Revision comparison data
==*==

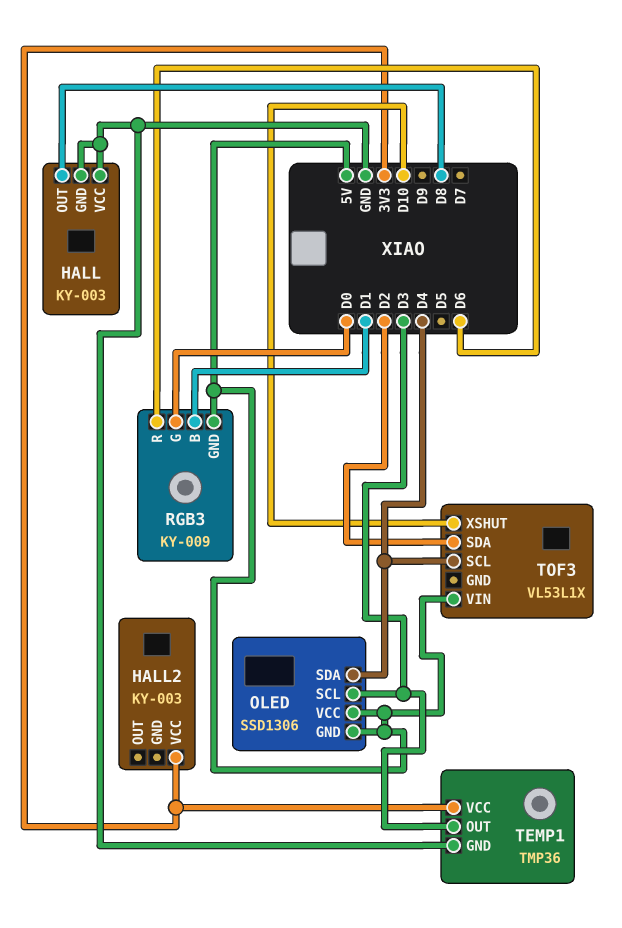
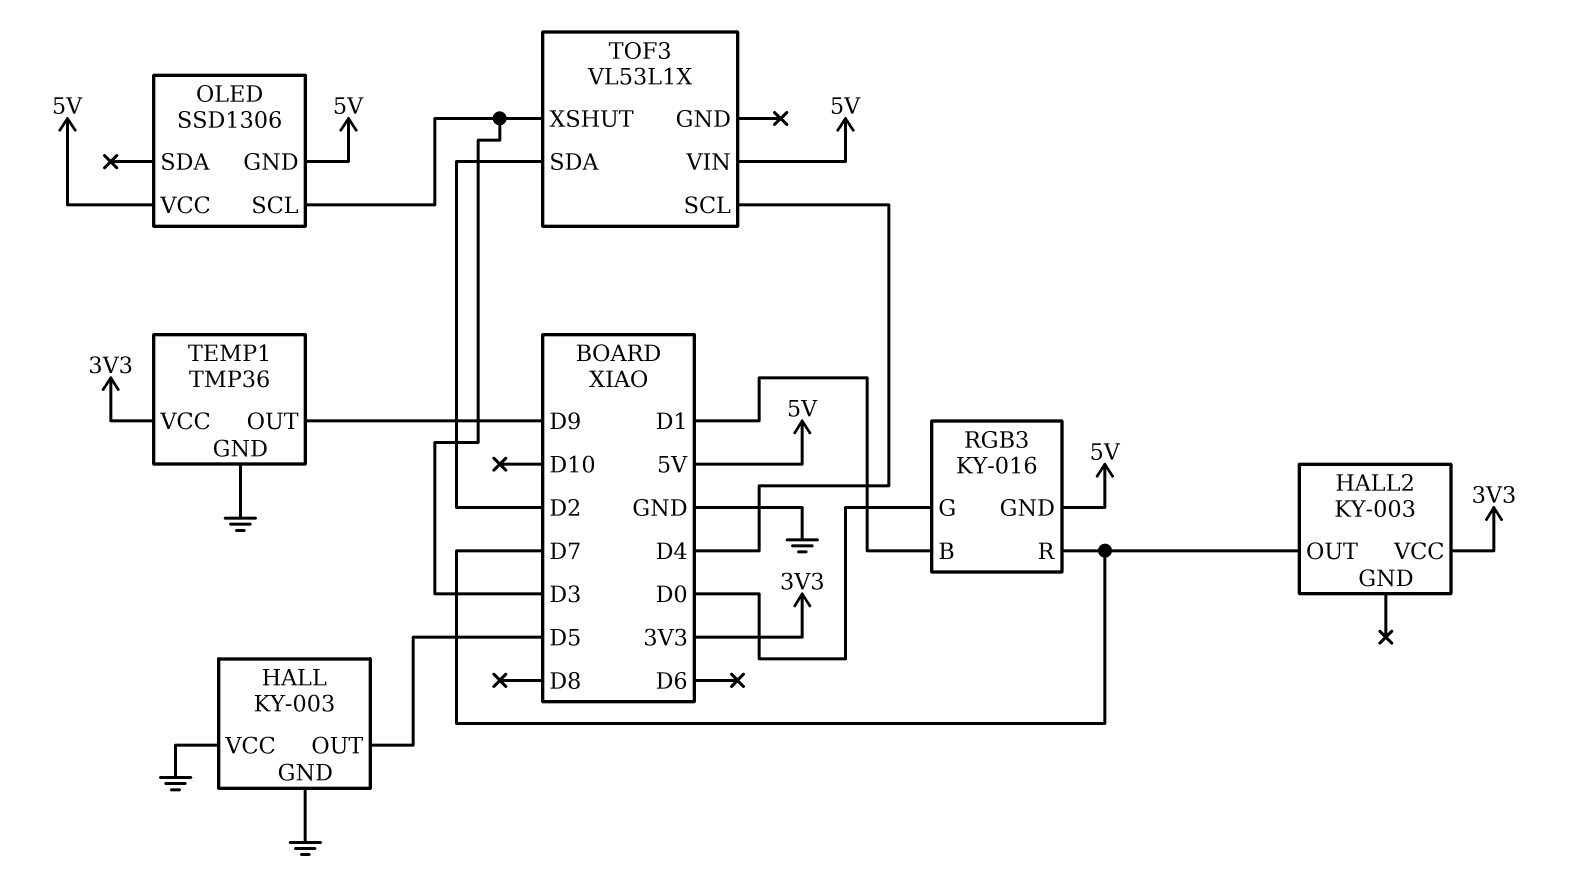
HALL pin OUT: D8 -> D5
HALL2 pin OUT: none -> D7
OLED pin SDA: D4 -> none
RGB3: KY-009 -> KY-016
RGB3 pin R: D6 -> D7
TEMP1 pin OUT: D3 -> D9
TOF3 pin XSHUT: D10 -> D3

==*==

→ **PROBLEM DESCRIPTION**
Set down the entries above exactly; no pictures belong in the copy.

→ **TASK RESULT**
HALL pin OUT: D8 -> D5
HALL2 pin OUT: none -> D7
OLED pin SDA: D4 -> none
RGB3: KY-009 -> KY-016
RGB3 pin R: D6 -> D7
TEMP1 pin OUT: D3 -> D9
TOF3 pin XSHUT: D10 -> D3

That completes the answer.